**DATA FOR ANALYSIS**
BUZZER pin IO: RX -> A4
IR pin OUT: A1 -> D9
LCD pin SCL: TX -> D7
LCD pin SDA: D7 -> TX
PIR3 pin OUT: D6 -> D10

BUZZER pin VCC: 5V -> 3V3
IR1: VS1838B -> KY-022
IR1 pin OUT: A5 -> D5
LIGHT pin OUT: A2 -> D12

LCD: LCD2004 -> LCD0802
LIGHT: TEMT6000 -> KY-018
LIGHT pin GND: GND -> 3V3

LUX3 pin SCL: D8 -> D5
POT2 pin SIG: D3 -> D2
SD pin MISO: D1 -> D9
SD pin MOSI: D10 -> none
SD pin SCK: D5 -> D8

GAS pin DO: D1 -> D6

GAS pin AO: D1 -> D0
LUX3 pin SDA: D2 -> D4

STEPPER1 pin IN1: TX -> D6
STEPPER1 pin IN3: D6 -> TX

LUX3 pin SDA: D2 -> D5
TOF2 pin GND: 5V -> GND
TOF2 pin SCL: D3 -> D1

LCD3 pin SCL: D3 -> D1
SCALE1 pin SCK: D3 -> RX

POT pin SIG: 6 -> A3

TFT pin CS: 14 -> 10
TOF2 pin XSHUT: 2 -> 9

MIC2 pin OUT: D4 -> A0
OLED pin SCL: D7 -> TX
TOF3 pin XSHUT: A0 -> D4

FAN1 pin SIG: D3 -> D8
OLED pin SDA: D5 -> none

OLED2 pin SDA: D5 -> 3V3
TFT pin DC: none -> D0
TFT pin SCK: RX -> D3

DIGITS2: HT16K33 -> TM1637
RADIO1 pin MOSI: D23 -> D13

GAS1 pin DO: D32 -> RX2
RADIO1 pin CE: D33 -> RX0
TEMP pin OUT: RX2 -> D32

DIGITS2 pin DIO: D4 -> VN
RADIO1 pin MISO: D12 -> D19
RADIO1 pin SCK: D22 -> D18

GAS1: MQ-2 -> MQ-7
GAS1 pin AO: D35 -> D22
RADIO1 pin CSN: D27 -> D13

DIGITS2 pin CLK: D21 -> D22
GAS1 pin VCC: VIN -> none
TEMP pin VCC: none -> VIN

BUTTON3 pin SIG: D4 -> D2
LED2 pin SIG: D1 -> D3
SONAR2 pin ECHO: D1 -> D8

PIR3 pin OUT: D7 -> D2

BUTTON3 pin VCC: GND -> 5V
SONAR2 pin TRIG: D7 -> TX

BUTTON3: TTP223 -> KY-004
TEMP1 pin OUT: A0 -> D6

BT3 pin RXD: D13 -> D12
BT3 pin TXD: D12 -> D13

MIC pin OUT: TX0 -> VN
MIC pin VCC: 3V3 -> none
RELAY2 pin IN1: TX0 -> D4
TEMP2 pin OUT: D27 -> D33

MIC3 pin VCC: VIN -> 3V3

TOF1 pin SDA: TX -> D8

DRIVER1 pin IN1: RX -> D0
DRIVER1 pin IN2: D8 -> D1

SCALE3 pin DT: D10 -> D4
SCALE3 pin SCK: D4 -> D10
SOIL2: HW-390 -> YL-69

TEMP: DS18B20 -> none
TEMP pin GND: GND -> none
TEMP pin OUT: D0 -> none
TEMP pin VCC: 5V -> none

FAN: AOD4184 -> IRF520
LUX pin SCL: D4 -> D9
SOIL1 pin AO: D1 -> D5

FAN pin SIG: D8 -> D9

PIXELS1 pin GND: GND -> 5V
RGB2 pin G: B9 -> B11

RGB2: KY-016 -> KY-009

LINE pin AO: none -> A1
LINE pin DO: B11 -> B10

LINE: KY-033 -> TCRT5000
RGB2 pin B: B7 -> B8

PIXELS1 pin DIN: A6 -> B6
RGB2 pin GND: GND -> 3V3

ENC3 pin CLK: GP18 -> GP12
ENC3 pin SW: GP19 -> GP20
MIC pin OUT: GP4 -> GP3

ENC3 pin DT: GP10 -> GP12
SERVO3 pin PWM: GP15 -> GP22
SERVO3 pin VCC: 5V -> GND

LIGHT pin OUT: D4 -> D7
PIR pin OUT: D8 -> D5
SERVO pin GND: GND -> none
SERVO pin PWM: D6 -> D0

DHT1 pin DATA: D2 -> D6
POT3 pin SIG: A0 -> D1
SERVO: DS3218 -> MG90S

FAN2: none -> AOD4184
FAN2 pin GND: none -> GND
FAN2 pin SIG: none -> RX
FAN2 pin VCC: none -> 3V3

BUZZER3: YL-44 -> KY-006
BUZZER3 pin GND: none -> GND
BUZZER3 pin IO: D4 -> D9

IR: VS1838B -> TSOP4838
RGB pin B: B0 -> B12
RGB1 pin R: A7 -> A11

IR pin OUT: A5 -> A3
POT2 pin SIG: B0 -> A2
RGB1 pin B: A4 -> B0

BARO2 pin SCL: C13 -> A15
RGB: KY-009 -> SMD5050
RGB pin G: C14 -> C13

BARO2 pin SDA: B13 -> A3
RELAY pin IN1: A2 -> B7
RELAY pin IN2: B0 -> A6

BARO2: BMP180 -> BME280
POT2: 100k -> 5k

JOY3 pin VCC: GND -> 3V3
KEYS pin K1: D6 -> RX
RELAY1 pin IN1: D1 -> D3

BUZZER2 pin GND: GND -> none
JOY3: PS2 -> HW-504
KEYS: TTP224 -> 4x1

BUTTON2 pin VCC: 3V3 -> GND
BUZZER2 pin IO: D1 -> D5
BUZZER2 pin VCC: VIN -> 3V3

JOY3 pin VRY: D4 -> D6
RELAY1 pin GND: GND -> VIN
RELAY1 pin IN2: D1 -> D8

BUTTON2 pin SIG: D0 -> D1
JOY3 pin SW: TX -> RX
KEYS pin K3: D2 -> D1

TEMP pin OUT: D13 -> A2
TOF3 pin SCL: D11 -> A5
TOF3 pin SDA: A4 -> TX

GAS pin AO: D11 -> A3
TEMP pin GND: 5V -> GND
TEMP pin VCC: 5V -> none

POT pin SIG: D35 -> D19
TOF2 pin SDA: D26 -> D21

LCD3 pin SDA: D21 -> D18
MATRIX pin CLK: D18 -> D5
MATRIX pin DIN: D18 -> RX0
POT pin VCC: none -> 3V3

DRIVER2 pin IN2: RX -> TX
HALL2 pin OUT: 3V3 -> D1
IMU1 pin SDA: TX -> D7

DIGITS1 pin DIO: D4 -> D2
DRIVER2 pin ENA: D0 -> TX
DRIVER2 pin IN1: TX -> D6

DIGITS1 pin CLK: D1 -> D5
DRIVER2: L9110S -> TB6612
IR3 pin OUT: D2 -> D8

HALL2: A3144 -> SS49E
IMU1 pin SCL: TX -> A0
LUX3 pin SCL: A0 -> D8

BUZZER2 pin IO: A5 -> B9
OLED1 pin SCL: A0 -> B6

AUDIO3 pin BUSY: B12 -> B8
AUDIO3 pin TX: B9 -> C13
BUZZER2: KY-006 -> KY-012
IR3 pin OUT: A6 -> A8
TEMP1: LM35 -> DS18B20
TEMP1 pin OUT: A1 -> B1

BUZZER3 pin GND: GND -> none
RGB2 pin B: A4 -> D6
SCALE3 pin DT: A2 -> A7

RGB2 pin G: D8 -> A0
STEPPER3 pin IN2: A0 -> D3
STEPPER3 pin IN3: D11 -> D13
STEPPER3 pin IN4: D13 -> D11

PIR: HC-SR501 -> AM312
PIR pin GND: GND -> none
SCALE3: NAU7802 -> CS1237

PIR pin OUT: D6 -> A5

**TASK DIRECTIONS**
Only one stretch of the entries above is wanted: the lines from the one containing "BUZZER pin VCC: 5V -> 3V3" through the one containing "SD pin MISO: D1 -> D9". Please reproduce it exactly.

**EXPECTED OUTPUT**
BUZZER pin VCC: 5V -> 3V3
IR1: VS1838B -> KY-022
IR1 pin OUT: A5 -> D5
LIGHT pin OUT: A2 -> D12

LCD: LCD2004 -> LCD0802
LIGHT: TEMT6000 -> KY-018
LIGHT pin GND: GND -> 3V3

LUX3 pin SCL: D8 -> D5
POT2 pin SIG: D3 -> D2
SD pin MISO: D1 -> D9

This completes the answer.